(Scene change data)
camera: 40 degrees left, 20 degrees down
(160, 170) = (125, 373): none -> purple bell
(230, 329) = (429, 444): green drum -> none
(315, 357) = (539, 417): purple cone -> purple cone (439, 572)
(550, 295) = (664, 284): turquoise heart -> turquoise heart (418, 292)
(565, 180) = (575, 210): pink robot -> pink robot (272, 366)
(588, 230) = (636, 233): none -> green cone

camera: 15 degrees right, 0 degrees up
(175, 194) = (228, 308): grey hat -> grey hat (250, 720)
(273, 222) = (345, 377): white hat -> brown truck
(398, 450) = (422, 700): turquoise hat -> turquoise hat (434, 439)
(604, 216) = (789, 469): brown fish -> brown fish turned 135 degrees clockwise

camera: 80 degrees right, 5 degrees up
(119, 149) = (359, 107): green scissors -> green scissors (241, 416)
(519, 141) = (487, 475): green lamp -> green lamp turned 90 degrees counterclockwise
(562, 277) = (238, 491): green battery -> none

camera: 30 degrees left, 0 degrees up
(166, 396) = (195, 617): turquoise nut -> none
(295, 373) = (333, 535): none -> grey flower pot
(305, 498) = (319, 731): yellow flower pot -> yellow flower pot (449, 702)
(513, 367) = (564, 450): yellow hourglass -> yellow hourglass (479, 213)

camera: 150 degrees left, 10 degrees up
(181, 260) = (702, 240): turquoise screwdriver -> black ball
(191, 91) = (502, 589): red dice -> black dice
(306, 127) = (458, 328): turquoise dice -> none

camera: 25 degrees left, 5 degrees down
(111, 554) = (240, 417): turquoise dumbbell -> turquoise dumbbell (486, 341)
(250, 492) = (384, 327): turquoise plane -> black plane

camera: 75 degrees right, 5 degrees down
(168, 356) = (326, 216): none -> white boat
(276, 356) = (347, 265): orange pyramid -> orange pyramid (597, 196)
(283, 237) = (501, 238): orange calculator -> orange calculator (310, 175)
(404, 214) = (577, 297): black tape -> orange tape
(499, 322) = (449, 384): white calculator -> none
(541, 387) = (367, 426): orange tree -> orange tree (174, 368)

What needs to be done
Please output only the lines from the one holding "(276, 356) = (347, 265): orange" to the end of the records, first and last included, exactly as they appear.

Exercise solution
(276, 356) = (347, 265): orange pyramid -> orange pyramid (597, 196)
(283, 237) = (501, 238): orange calculator -> orange calculator (310, 175)
(404, 214) = (577, 297): black tape -> orange tape
(499, 322) = (449, 384): white calculator -> none
(541, 387) = (367, 426): orange tree -> orange tree (174, 368)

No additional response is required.